[Data items]
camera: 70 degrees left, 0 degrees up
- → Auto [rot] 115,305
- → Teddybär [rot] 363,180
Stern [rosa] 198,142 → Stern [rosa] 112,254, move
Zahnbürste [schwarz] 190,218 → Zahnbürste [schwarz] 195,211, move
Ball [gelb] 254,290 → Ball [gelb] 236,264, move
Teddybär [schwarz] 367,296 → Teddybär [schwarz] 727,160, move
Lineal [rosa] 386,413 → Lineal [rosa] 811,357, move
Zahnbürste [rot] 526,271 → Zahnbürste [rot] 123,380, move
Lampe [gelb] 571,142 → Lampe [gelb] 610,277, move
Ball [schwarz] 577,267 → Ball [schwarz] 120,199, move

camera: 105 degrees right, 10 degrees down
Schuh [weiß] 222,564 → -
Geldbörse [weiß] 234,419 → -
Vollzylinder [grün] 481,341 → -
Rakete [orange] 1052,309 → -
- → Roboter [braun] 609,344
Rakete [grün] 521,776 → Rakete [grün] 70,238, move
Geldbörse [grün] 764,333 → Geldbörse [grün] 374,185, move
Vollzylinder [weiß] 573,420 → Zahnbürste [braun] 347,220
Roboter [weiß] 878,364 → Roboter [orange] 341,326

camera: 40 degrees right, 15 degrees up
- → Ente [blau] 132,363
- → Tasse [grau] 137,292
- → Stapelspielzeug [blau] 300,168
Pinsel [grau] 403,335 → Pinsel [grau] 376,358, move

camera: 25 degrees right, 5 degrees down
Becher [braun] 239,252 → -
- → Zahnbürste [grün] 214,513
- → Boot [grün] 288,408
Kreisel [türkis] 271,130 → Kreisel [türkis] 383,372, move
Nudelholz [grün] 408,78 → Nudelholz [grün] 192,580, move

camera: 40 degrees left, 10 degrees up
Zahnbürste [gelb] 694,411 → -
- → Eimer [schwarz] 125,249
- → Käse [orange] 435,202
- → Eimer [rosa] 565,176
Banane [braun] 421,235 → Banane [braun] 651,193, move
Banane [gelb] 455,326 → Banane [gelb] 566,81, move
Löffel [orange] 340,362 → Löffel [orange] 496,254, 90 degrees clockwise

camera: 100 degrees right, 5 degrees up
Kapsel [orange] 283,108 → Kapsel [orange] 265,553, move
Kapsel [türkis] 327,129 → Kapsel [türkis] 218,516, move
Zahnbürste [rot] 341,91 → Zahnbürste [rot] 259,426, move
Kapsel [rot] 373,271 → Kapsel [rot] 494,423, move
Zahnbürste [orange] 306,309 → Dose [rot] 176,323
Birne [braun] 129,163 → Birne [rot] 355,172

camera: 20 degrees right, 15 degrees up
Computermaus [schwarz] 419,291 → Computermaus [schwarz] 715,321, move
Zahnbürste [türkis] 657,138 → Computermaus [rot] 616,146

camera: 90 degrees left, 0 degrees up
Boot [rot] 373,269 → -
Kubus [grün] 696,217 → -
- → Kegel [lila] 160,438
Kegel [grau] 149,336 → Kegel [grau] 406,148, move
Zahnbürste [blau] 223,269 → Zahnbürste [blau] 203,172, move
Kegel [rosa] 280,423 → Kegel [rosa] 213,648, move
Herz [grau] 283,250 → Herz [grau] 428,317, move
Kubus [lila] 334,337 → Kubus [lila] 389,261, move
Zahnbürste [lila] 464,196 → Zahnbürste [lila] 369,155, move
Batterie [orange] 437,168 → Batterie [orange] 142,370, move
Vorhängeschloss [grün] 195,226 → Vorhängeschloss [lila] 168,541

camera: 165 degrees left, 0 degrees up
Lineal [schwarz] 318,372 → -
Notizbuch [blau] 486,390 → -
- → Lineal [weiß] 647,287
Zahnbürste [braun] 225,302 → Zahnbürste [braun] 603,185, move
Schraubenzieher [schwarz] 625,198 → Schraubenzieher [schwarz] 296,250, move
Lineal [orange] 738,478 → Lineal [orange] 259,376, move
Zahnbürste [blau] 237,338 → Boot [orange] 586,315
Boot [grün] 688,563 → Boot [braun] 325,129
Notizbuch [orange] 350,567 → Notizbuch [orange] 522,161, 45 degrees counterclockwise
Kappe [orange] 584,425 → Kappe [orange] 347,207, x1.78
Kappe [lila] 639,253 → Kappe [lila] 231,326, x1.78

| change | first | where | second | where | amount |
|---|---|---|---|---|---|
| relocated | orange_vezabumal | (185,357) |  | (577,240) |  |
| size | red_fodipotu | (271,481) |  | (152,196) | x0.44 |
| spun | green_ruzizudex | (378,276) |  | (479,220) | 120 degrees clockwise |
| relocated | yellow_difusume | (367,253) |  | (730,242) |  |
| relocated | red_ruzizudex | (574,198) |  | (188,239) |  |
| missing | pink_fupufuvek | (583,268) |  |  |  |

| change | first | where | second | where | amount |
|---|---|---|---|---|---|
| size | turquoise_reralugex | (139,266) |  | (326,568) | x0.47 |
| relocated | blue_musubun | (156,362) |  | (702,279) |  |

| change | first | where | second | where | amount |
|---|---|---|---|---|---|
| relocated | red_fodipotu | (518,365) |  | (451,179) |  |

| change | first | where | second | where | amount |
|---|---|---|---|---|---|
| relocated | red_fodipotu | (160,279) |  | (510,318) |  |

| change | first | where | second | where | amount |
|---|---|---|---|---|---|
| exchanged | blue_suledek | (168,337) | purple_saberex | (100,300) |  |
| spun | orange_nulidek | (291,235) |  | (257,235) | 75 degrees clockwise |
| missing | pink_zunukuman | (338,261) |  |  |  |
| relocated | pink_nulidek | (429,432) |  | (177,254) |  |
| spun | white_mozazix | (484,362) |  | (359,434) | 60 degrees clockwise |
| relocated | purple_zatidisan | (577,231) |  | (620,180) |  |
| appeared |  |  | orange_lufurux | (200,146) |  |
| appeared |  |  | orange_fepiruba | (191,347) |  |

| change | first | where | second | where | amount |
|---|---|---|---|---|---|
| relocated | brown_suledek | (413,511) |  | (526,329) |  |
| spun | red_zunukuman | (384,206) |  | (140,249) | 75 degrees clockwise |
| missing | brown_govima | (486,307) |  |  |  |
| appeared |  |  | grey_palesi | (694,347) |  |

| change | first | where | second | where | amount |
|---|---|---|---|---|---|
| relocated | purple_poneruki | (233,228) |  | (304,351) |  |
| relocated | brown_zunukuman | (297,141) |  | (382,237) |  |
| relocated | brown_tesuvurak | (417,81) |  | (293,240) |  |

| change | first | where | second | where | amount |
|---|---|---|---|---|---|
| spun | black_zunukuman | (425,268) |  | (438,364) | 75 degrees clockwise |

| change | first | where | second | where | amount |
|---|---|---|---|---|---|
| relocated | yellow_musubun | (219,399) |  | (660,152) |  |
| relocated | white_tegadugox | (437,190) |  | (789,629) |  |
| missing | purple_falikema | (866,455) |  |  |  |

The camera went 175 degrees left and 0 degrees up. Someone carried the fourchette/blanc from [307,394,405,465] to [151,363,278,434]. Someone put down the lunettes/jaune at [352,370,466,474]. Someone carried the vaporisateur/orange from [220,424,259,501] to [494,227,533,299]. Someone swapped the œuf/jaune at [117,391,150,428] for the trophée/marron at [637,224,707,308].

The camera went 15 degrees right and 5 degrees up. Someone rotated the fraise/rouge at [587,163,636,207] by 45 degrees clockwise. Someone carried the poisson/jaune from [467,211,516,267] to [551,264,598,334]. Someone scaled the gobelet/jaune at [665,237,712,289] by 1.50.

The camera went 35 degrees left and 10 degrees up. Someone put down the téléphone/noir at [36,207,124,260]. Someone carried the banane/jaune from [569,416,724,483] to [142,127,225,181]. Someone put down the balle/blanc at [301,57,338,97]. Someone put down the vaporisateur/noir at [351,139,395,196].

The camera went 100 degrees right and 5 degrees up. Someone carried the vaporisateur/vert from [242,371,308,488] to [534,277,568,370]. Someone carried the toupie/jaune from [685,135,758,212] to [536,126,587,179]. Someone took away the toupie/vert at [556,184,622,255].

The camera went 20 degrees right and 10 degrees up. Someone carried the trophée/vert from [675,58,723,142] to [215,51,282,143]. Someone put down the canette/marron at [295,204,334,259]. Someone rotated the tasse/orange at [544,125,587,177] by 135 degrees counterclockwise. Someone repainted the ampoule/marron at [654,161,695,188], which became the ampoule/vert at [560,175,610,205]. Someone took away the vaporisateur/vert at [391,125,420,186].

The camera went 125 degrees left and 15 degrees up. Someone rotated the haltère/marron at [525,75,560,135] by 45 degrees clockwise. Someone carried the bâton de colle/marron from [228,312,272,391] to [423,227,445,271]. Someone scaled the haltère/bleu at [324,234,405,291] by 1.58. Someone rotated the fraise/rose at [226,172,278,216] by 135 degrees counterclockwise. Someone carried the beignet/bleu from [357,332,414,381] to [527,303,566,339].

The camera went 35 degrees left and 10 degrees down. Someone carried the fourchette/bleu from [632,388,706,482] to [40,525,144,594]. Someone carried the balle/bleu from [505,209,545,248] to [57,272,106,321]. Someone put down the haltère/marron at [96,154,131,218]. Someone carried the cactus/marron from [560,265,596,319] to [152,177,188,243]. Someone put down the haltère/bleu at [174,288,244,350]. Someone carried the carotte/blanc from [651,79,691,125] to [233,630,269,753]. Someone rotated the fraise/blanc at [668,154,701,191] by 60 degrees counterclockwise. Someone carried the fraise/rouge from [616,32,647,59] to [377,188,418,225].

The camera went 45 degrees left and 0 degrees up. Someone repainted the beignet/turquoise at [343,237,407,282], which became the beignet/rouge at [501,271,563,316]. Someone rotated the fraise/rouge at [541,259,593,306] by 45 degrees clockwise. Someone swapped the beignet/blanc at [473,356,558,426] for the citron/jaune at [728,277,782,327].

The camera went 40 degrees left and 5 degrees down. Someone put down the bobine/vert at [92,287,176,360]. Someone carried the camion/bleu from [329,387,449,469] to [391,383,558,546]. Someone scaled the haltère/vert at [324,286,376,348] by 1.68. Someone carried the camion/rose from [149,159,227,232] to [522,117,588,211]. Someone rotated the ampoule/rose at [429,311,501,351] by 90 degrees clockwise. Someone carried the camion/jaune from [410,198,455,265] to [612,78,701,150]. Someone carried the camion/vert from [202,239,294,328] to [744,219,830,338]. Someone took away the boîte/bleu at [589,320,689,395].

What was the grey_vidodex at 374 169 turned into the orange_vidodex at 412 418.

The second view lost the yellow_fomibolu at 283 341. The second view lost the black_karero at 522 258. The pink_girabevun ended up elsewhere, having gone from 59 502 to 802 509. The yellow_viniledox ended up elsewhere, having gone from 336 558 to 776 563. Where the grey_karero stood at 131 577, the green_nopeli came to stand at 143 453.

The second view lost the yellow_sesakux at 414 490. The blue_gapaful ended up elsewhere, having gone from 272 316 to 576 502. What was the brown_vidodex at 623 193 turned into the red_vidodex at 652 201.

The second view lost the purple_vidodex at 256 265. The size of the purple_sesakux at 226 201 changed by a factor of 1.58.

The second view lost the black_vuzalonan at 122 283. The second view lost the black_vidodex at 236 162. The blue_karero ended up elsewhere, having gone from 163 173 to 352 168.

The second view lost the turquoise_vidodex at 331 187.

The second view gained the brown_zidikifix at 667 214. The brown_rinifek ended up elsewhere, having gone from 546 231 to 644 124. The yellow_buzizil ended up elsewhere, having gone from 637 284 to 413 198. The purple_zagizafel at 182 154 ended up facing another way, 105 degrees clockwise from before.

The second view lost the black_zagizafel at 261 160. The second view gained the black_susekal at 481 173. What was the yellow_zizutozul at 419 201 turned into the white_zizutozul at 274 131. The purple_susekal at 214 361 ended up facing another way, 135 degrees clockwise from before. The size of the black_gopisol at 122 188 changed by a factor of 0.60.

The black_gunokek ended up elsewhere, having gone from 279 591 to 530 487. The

# Activity
The expected answer is an exact copy of the lines above, beginning at the line with "Stern [rosa] 198,142" and ending at the line with "Lampe [gelb] 571,142", with both ends in.

# Output for this task
Stern [rosa] 198,142 → Stern [rosa] 112,254, move
Zahnbürste [schwarz] 190,218 → Zahnbürste [schwarz] 195,211, move
Ball [gelb] 254,290 → Ball [gelb] 236,264, move
Teddybär [schwarz] 367,296 → Teddybär [schwarz] 727,160, move
Lineal [rosa] 386,413 → Lineal [rosa] 811,357, move
Zahnbürste [rot] 526,271 → Zahnbürste [rot] 123,380, move
Lampe [gelb] 571,142 → Lampe [gelb] 610,277, move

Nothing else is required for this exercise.